Records for this task: Begin
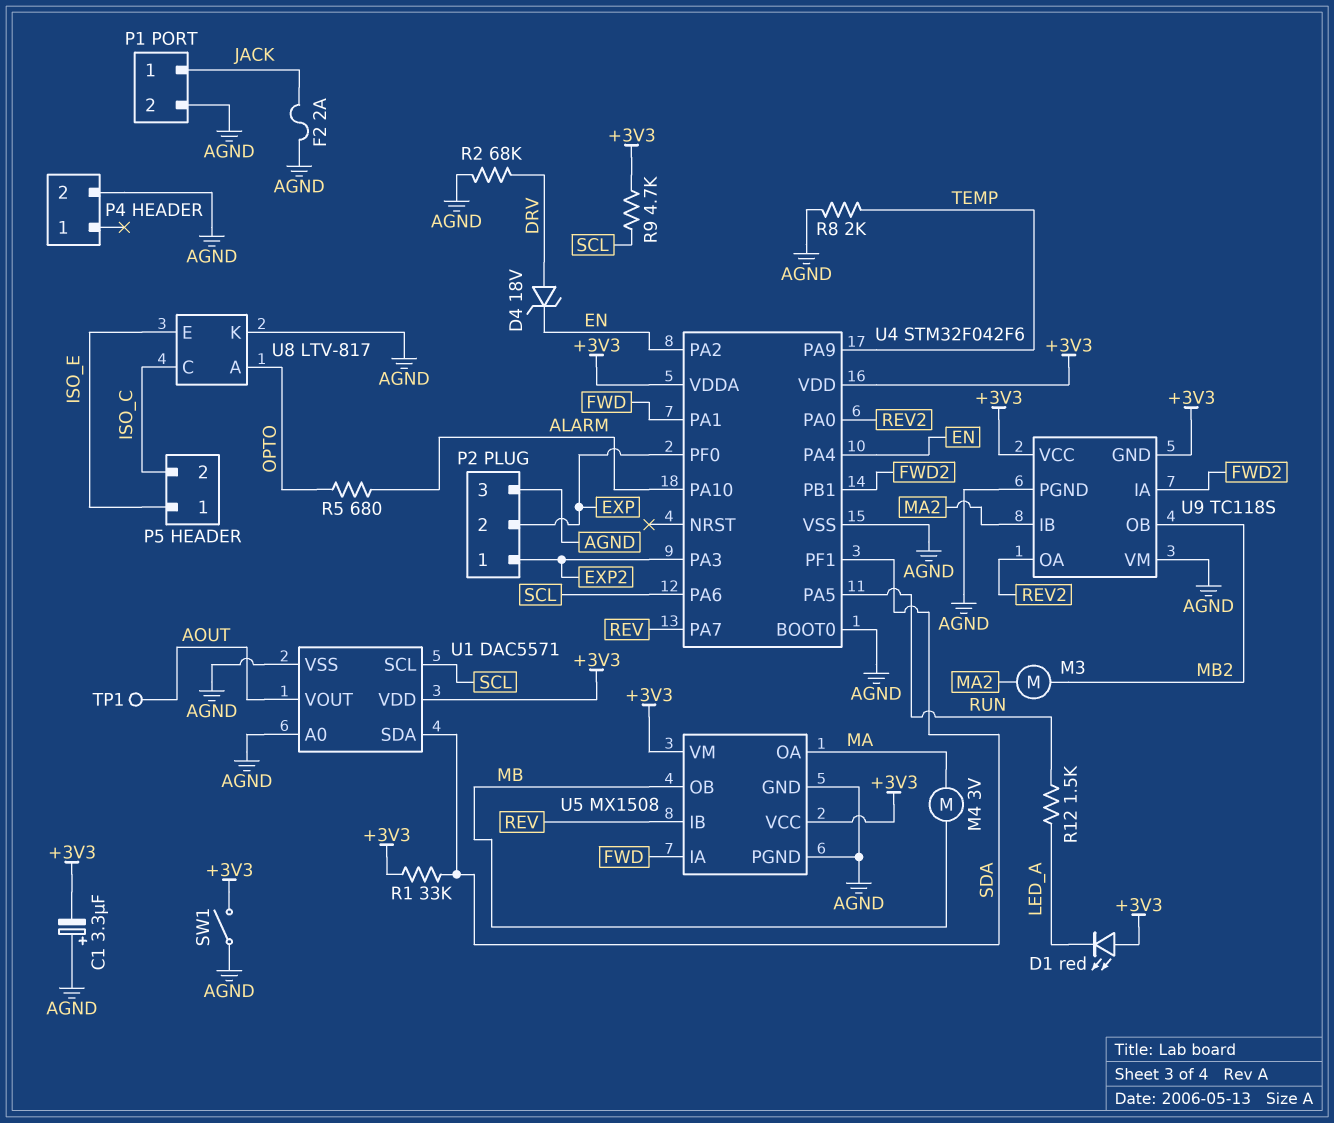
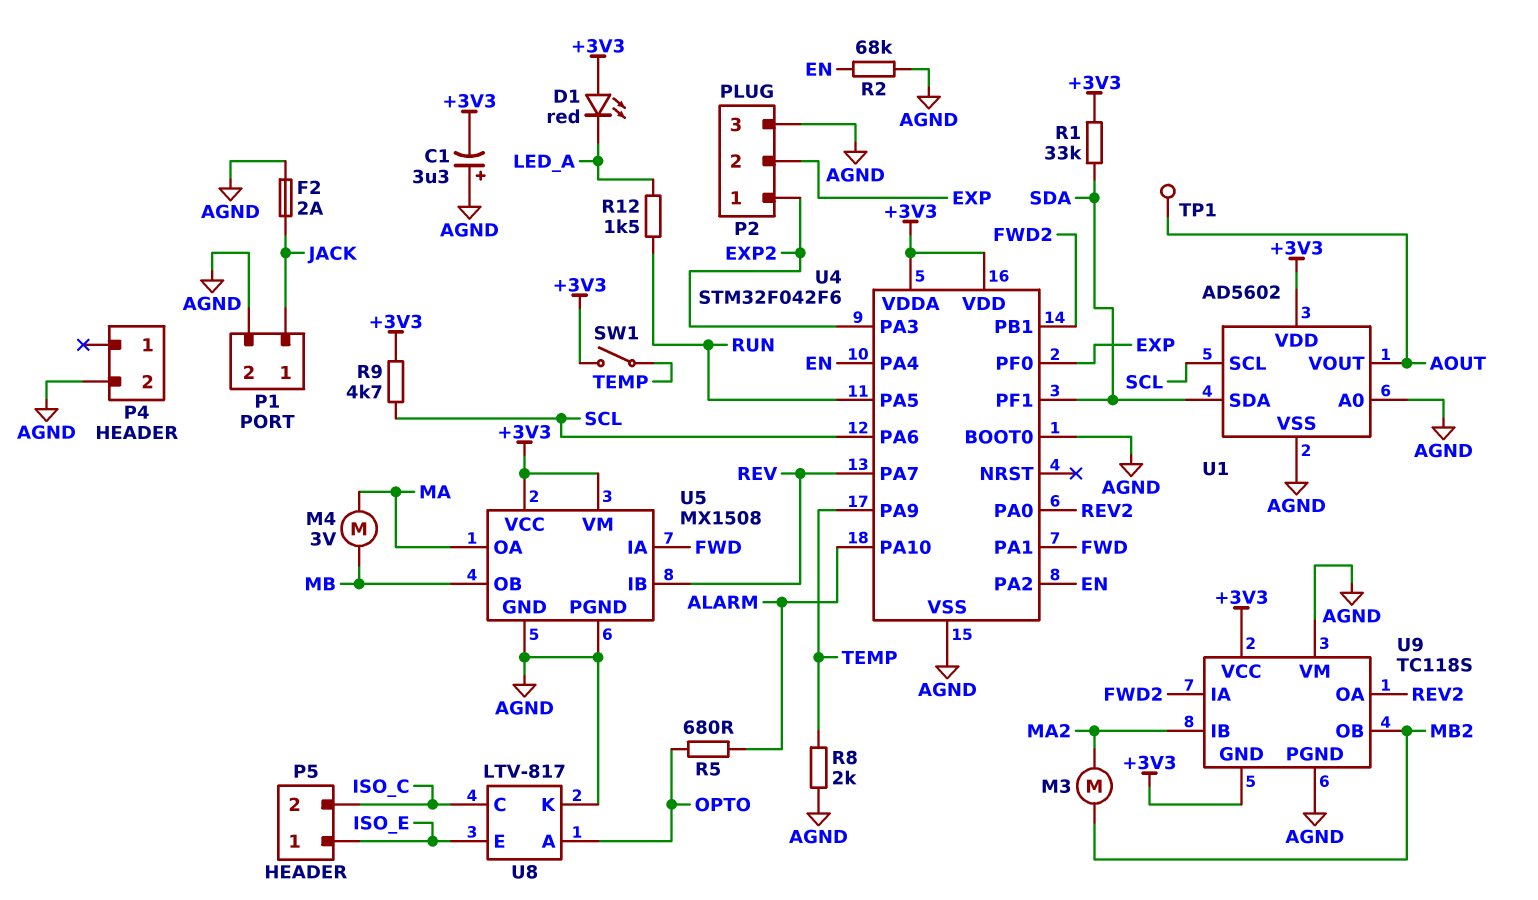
D4: zener 18V (A DRV, K EN) -> none
R2: 68k (AGND, DRV) -> 68k (AGND, EN)
SW1: switch (+3V3, AGND) -> switch (+3V3, TEMP)
U1: DAC5571 -> AD5602

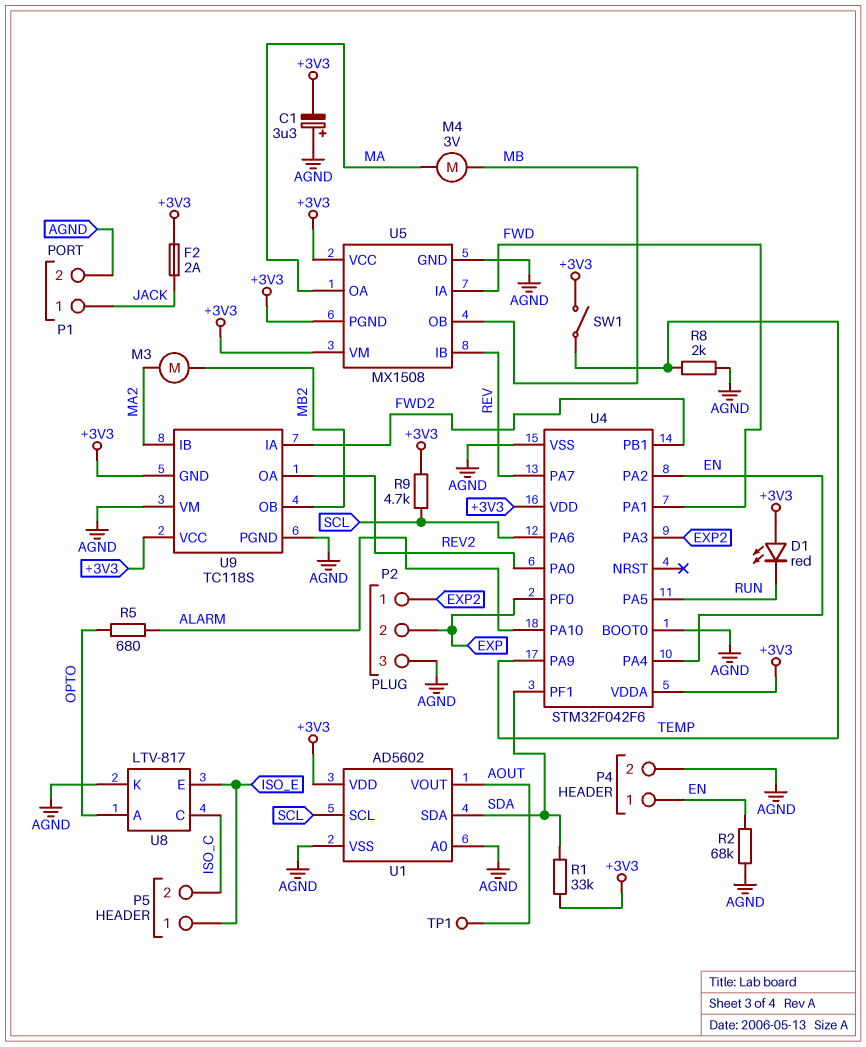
D1: LED red (A +3V3, K LED_A) -> LED red (A +3V3, K RUN)
F2: 2A (AGND, JACK) -> 2A (+3V3, JACK)
P4 pin 1: none -> EN
R12: 1.5k (LED_A, RUN) -> none
U5 pin PGND: AGND -> +3V3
Records for this task: End
__What to produce__.
Would you return the data above exactly as written, minus the images?

__Completed exercise__.
D4: zener 18V (A DRV, K EN) -> none
R2: 68k (AGND, DRV) -> 68k (AGND, EN)
SW1: switch (+3V3, AGND) -> switch (+3V3, TEMP)
U1: DAC5571 -> AD5602

D1: LED red (A +3V3, K LED_A) -> LED red (A +3V3, K RUN)
F2: 2A (AGND, JACK) -> 2A (+3V3, JACK)
P4 pin 1: none -> EN
R12: 1.5k (LED_A, RUN) -> none
U5 pin PGND: AGND -> +3V3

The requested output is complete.